*** DATA SUPPLIED Section Begins ***

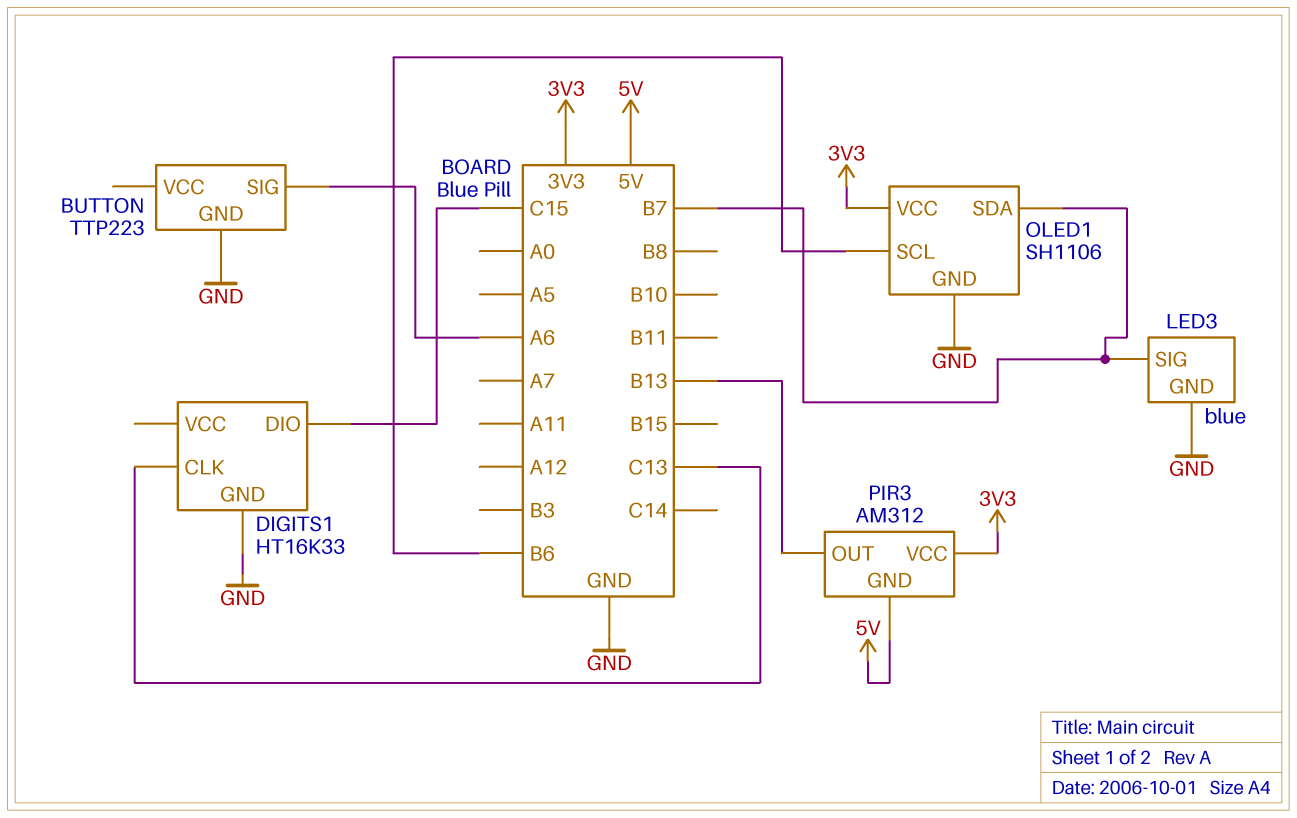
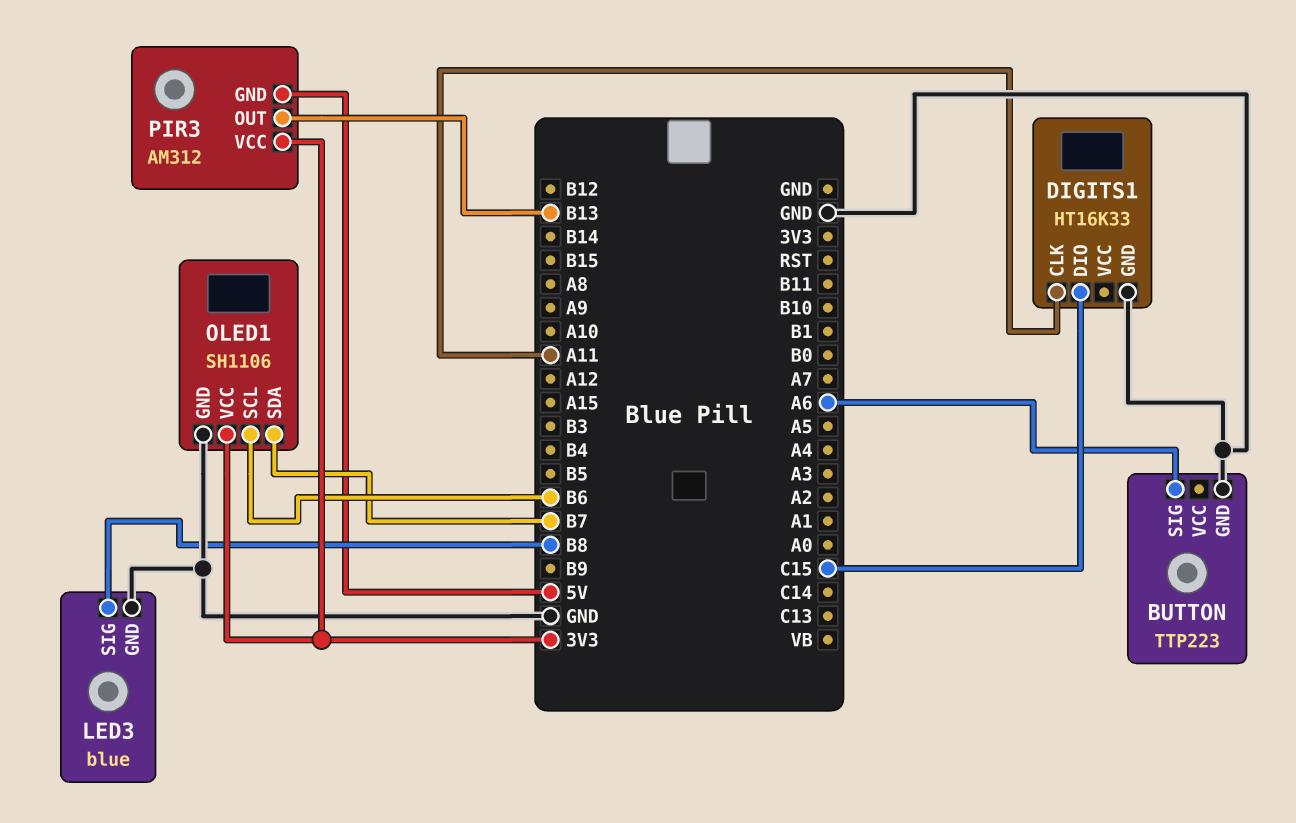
DIGITS1 pin CLK: C13 -> A11
LED3 pin SIG: B7 -> B8

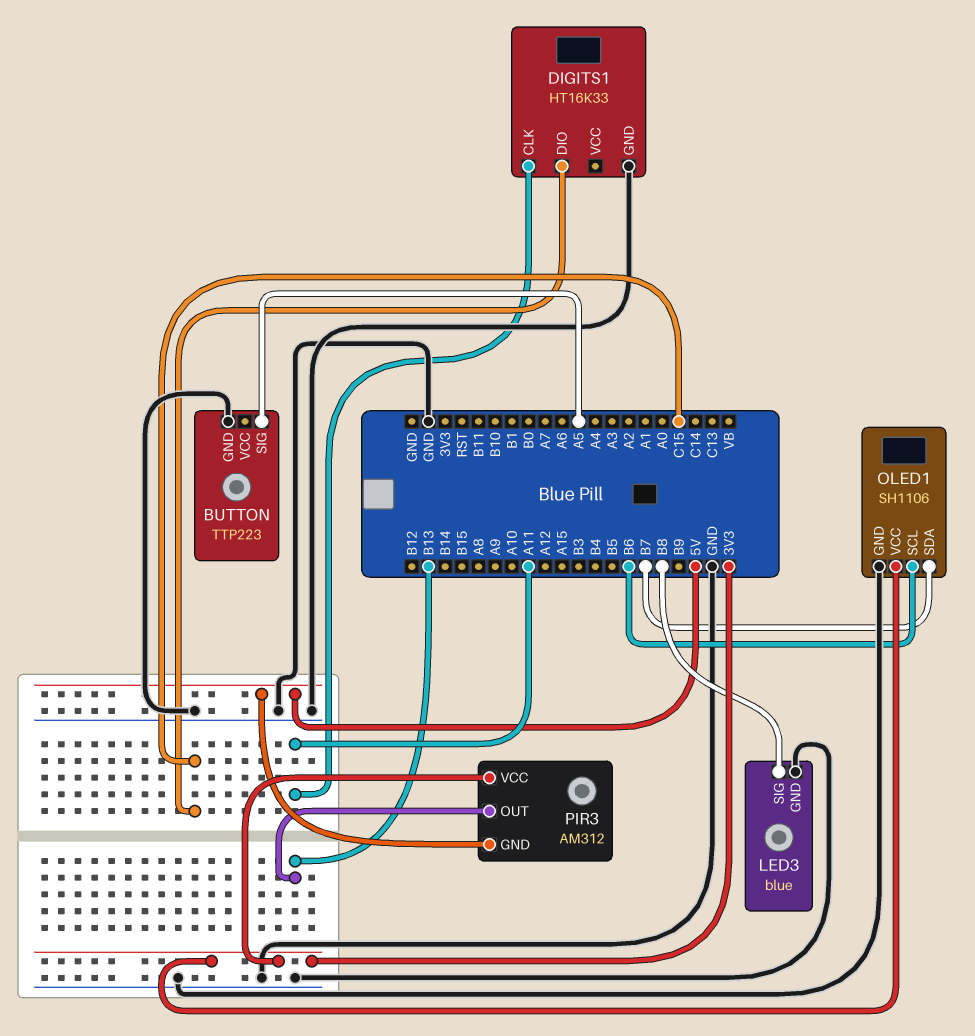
BUTTON pin SIG: A6 -> A5

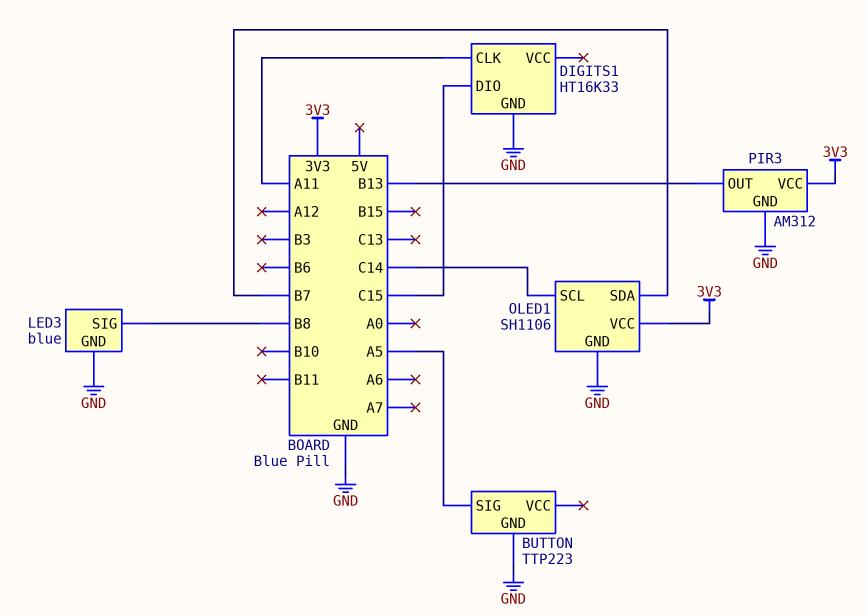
OLED1 pin SCL: B6 -> C14
PIR3 pin GND: 5V -> GND

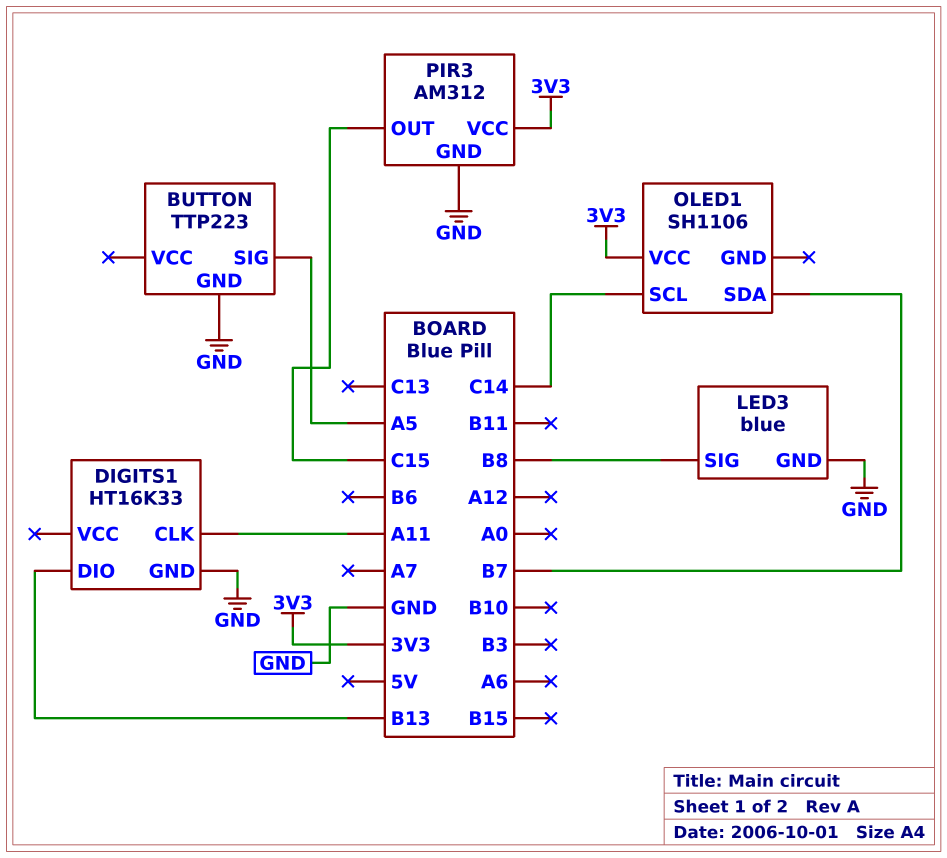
DIGITS1 pin DIO: C15 -> B13
OLED1 pin GND: GND -> none
PIR3 pin OUT: B13 -> C15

*** DATA SUPPLIED Section Ends ***

• **EXERCISE**: A word-for-word transcription of the entries above, free of images, is what is wanted.

• **RESPONSE TO THIS EXERCISE**:
DIGITS1 pin CLK: C13 -> A11
LED3 pin SIG: B7 -> B8

BUTTON pin SIG: A6 -> A5

OLED1 pin SCL: B6 -> C14
PIR3 pin GND: 5V -> GND

DIGITS1 pin DIO: C15 -> B13
OLED1 pin GND: GND -> none
PIR3 pin OUT: B13 -> C15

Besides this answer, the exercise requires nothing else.